> REQUIRED WORK:
The records below must be output exactly, without pictures.
INPUT MATERIAL below:
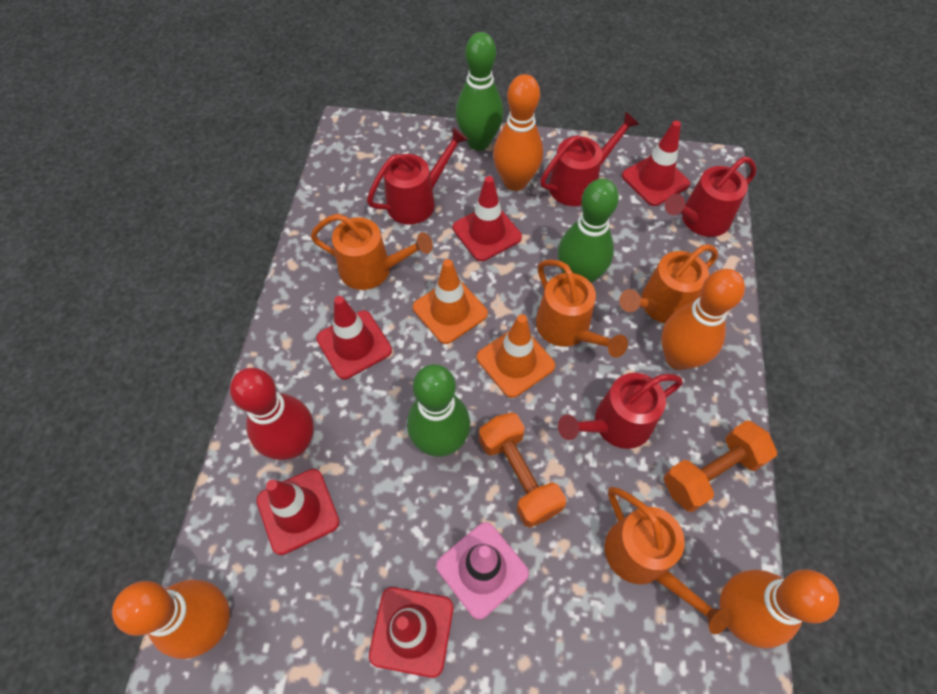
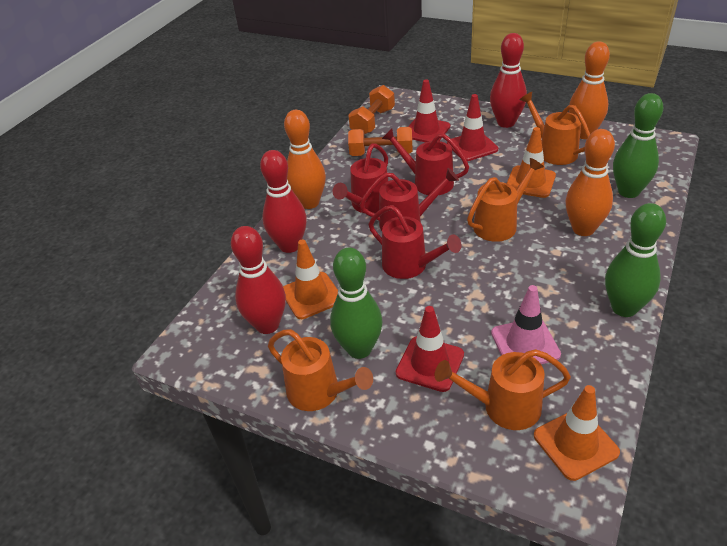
orange bowling pin: 4 -> 3
orange traffic cone: 2 -> 3
red bowling pin: 1 -> 3
red traffic cone: 5 -> 3

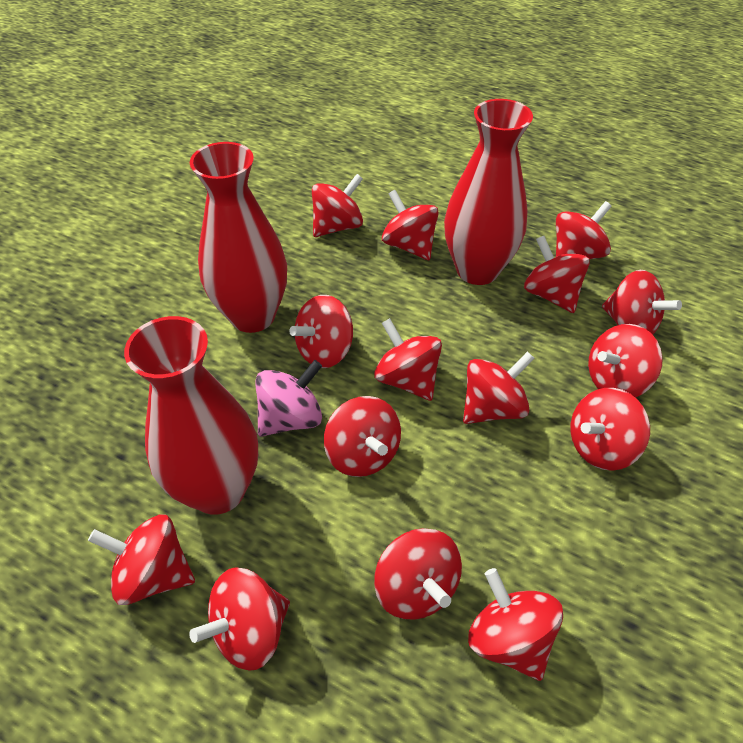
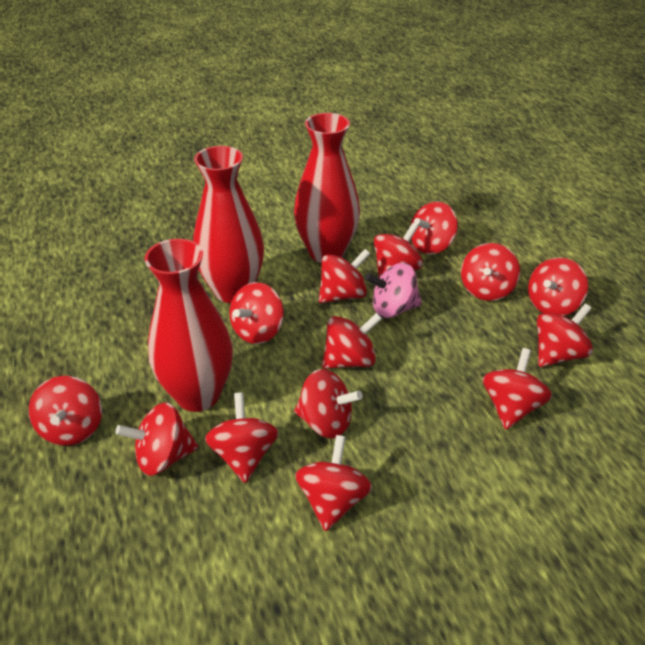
red spinning top: 15 -> 14

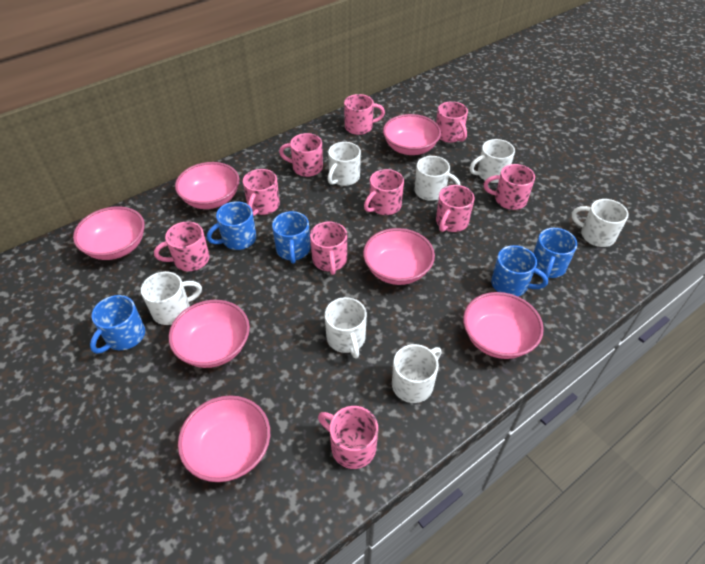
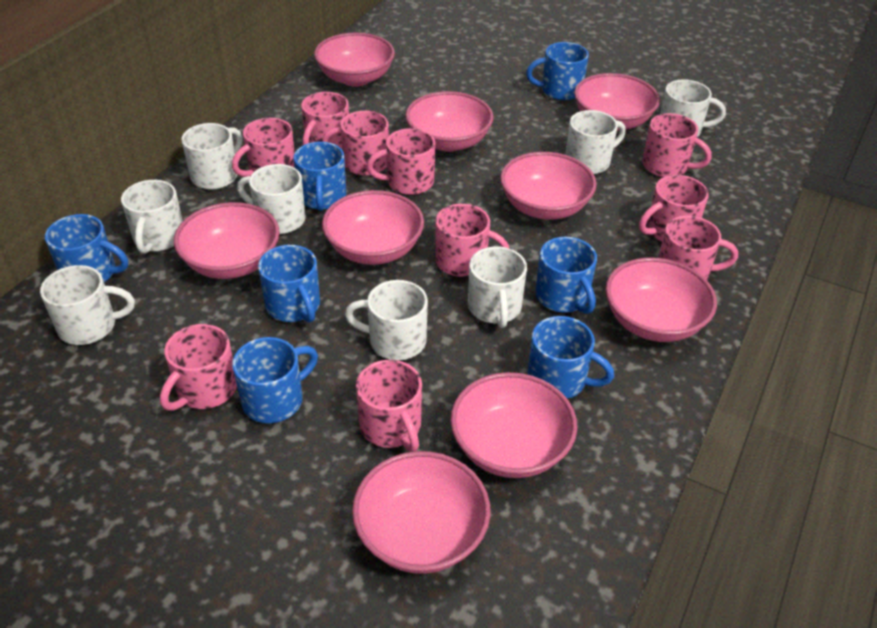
blue mug: 5 -> 7
pink bowl: 7 -> 9
white mug: 7 -> 8

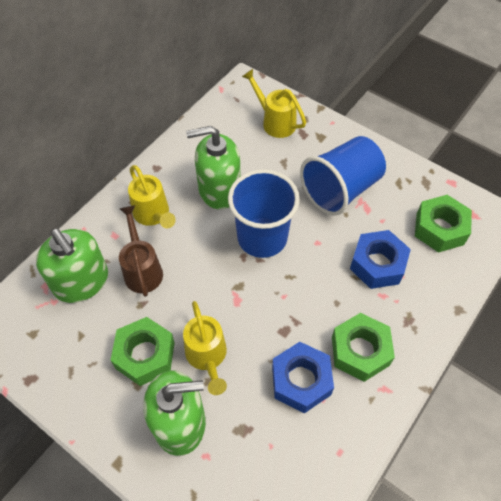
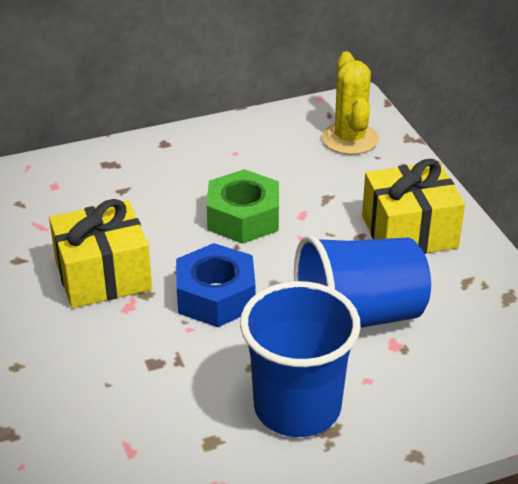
blue nut: 2 -> 1
brown watering can: 1 -> 0
green nut: 3 -> 1
green soap dispenser: 3 -> 0
yellow cactus: 0 -> 1
yellow gift: 0 -> 2
yellow watering can: 3 -> 0

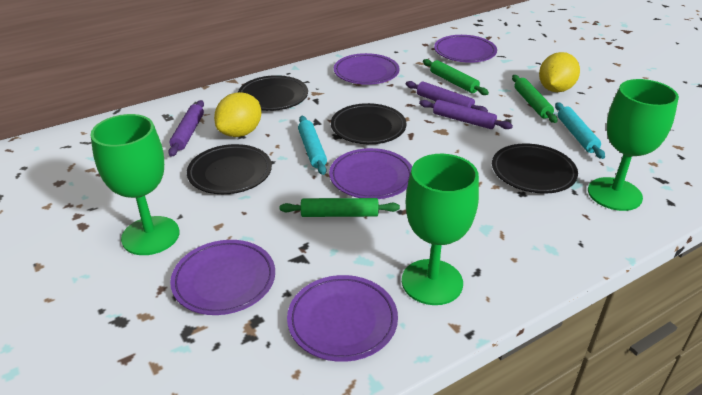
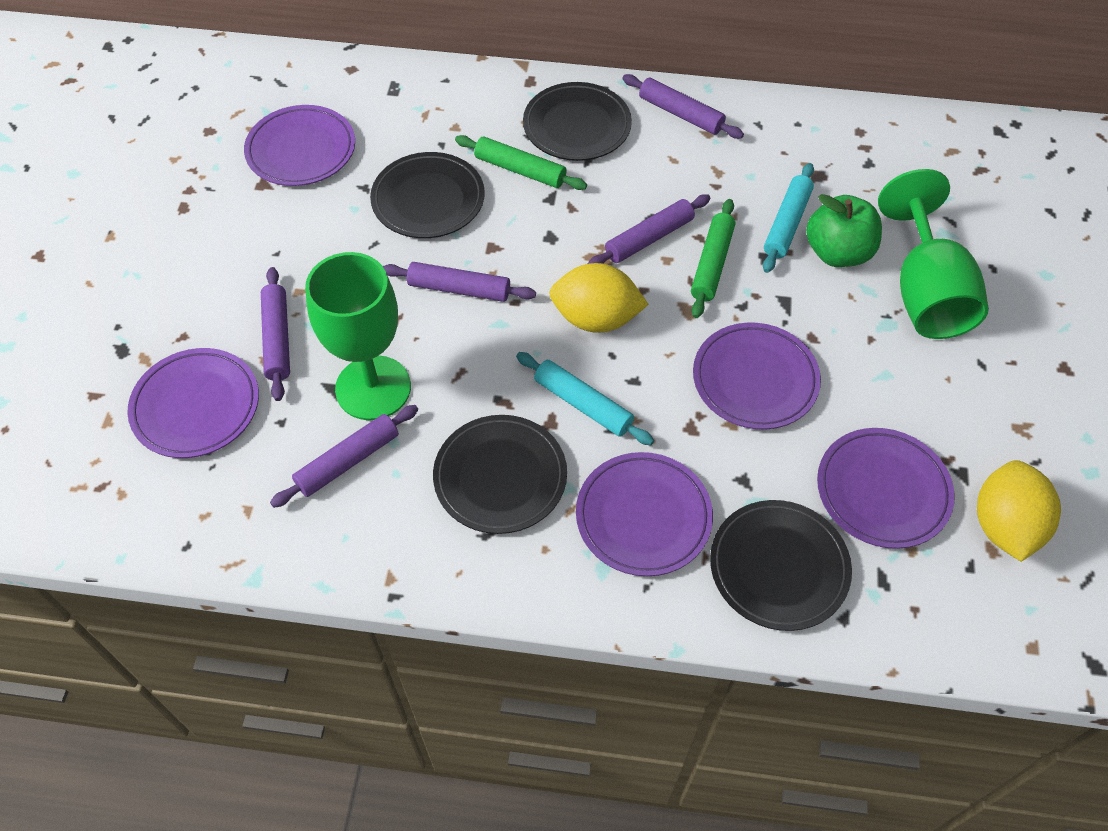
green apple: 0 -> 1
green goblet: 3 -> 2
green rolling pin: 3 -> 2
purple rolling pin: 3 -> 5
End of INPUT MATERIAL.
> COMPLETED TASK:
orange bowling pin: 4 -> 3
orange traffic cone: 2 -> 3
red bowling pin: 1 -> 3
red traffic cone: 5 -> 3

red spinning top: 15 -> 14

blue mug: 5 -> 7
pink bowl: 7 -> 9
white mug: 7 -> 8

blue nut: 2 -> 1
brown watering can: 1 -> 0
green nut: 3 -> 1
green soap dispenser: 3 -> 0
yellow cactus: 0 -> 1
yellow gift: 0 -> 2
yellow watering can: 3 -> 0

green apple: 0 -> 1
green goblet: 3 -> 2
green rolling pin: 3 -> 2
purple rolling pin: 3 -> 5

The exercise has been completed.